HOW TO COMPLETE THIS TASK: All lines in the entries below that hold "dumbbell" make up the answer.

DATA RECORDS:
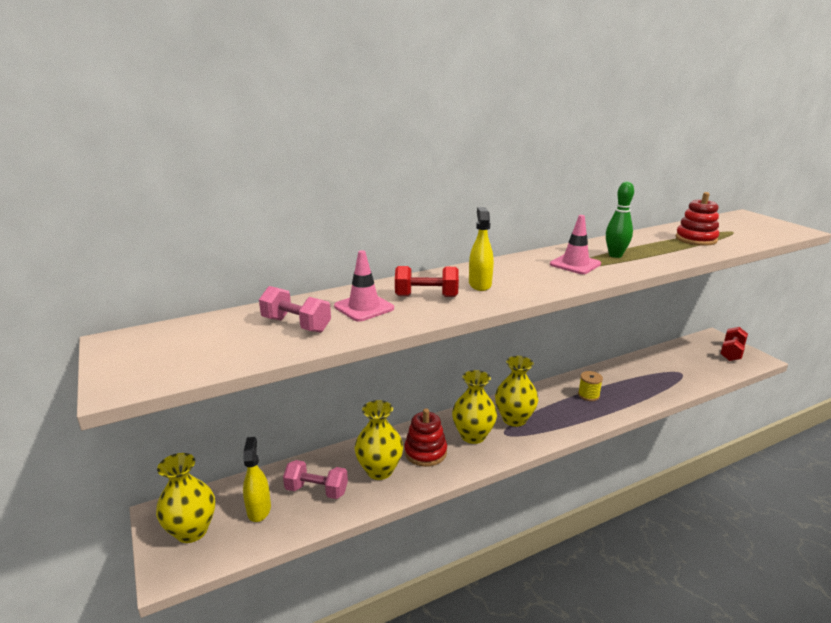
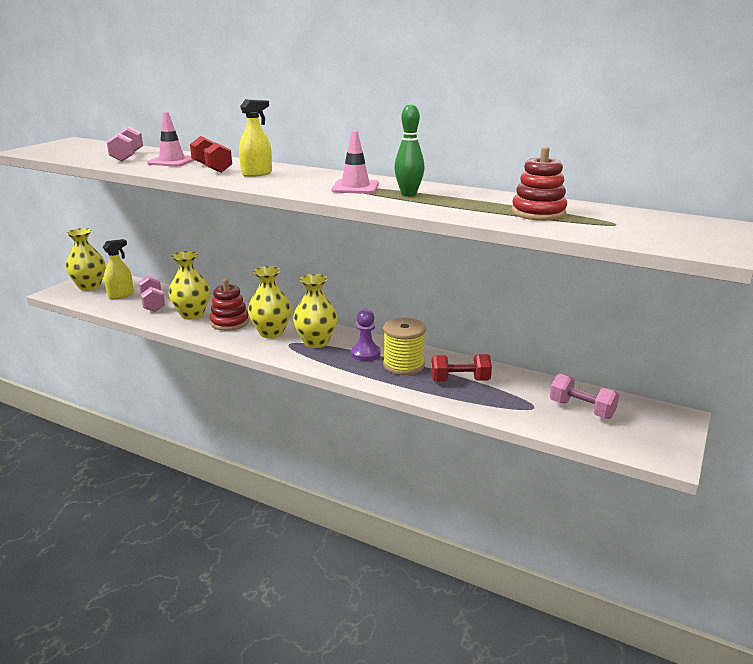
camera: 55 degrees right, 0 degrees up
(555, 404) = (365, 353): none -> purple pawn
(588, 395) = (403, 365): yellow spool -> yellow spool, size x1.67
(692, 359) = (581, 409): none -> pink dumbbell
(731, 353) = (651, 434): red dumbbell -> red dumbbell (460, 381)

EXERCISE SOLUTION:
(692, 359) = (581, 409): none -> pink dumbbell
(731, 353) = (651, 434): red dumbbell -> red dumbbell (460, 381)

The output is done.